### [WHAT IS REQUIRED]
Please transcribe the data below exactly. Leave the pictures out.

### [PROVIDED DATA]
___

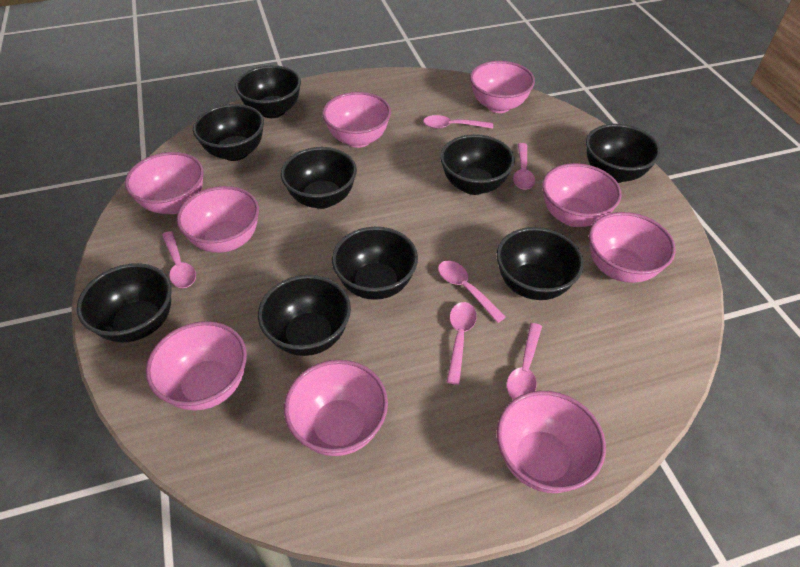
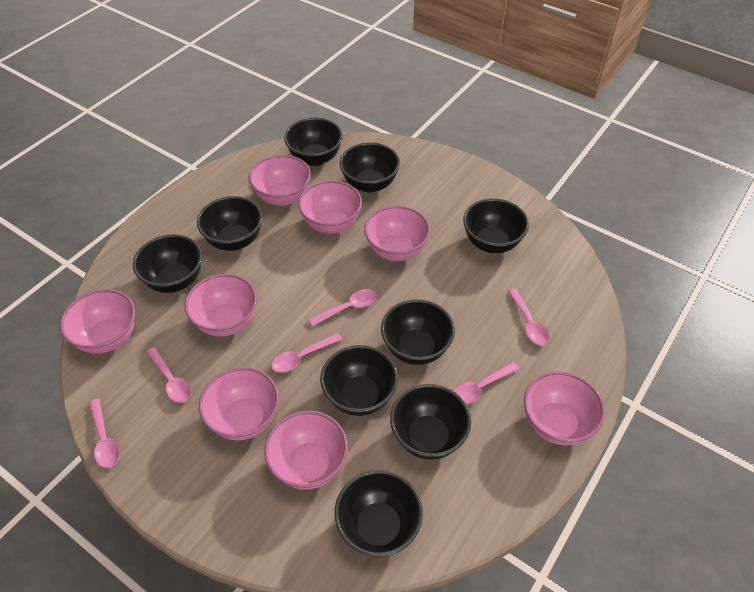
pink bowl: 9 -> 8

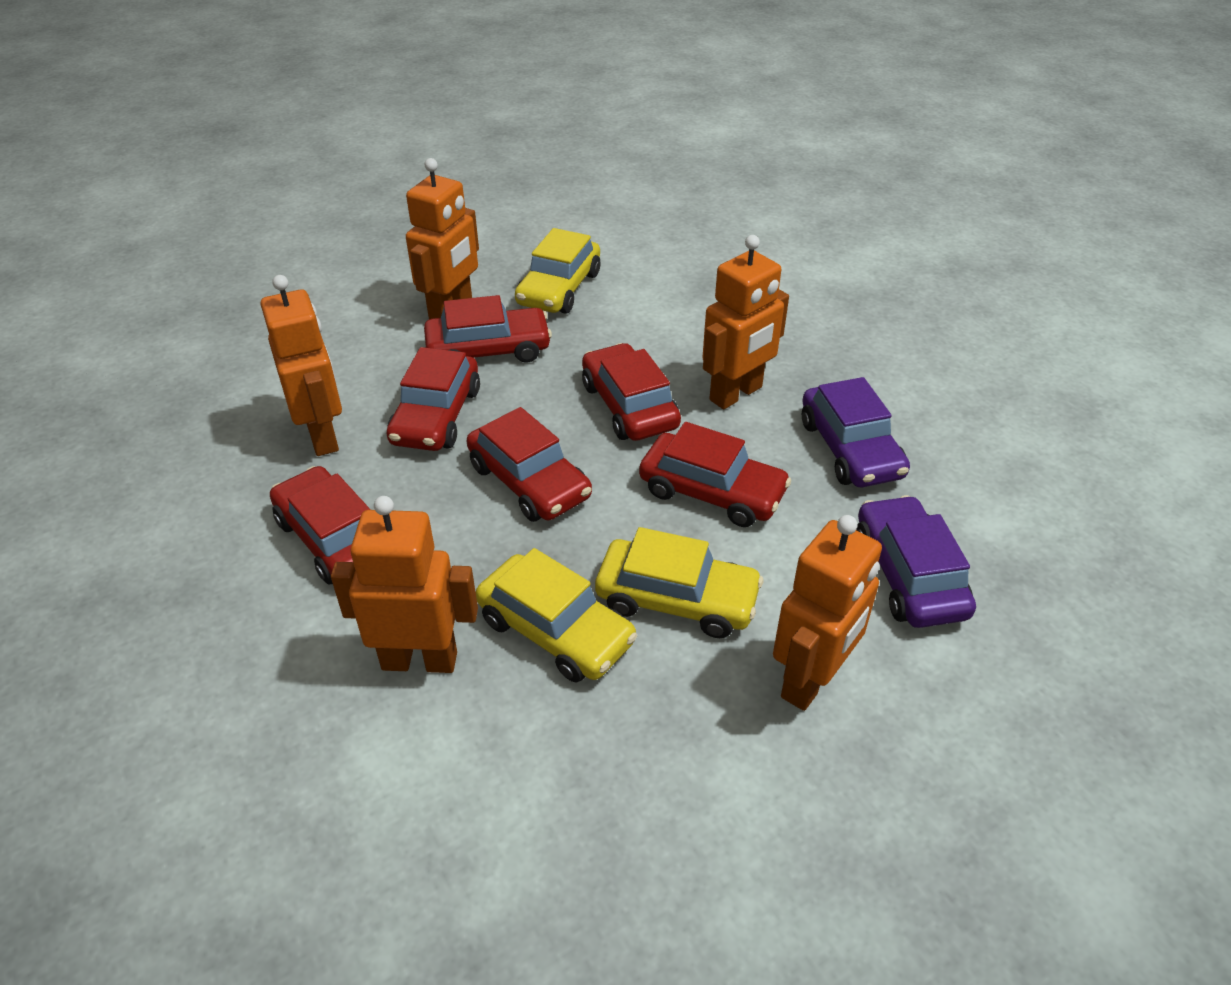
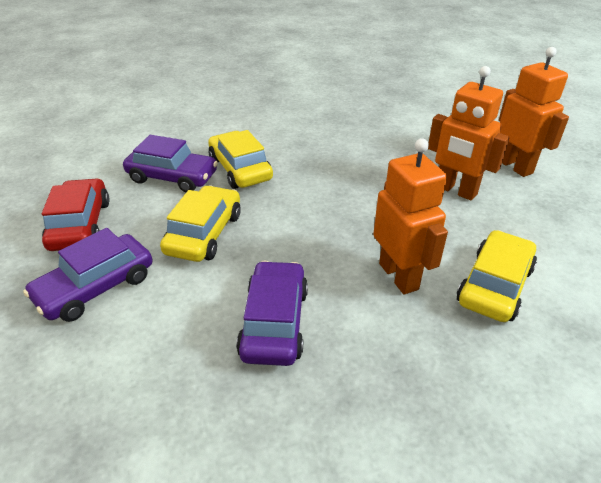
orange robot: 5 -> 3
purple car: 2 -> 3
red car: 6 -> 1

___

### [RESPONSE]
pink bowl: 9 -> 8

orange robot: 5 -> 3
purple car: 2 -> 3
red car: 6 -> 1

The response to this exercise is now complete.